◆ **Exercise brief**: Reproduce only the lines from the line containing "D3: schottky (A" to the end of the entries below, including both of those lines.

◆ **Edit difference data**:
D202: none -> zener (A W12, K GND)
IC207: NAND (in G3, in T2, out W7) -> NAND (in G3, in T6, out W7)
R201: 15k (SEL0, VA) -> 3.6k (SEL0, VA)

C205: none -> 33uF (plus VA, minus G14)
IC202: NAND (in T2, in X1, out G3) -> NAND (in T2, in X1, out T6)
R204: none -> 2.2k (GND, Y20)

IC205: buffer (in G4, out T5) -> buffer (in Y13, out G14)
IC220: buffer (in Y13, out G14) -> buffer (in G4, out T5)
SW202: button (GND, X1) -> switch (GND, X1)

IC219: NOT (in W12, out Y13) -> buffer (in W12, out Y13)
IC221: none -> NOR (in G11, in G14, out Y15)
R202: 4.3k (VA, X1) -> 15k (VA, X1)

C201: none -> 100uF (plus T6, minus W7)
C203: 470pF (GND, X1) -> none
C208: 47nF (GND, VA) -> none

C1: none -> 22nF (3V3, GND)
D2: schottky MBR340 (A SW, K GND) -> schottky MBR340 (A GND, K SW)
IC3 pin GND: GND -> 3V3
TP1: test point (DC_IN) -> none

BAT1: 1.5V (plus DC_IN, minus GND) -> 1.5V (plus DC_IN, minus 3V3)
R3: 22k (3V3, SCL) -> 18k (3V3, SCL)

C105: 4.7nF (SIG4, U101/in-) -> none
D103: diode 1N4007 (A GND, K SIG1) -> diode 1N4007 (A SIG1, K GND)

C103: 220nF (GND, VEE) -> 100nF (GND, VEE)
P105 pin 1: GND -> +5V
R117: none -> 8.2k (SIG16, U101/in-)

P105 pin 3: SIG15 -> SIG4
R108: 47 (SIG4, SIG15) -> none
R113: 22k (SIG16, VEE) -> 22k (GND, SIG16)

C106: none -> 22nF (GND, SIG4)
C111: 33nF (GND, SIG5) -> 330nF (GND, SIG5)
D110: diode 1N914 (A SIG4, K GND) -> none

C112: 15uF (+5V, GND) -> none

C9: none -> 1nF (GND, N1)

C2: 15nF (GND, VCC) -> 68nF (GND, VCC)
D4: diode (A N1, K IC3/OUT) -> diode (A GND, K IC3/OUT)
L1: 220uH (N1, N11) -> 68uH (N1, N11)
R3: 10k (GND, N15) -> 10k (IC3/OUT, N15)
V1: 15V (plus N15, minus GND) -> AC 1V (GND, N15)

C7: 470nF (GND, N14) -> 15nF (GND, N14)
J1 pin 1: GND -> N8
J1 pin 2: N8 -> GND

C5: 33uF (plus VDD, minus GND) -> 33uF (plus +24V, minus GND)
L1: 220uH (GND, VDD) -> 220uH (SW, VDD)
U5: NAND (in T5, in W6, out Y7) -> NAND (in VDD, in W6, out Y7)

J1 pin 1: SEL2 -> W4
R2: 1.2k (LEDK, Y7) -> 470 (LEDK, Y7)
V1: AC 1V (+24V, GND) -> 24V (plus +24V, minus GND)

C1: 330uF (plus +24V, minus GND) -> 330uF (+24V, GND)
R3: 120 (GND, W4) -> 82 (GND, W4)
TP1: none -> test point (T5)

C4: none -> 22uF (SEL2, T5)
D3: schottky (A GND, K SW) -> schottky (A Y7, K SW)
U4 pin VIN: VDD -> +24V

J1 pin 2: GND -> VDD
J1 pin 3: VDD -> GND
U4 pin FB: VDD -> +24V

◆ **Output of the task**:
D3: schottky (A GND, K SW) -> schottky (A Y7, K SW)
U4 pin VIN: VDD -> +24V

J1 pin 2: GND -> VDD
J1 pin 3: VDD -> GND
U4 pin FB: VDD -> +24V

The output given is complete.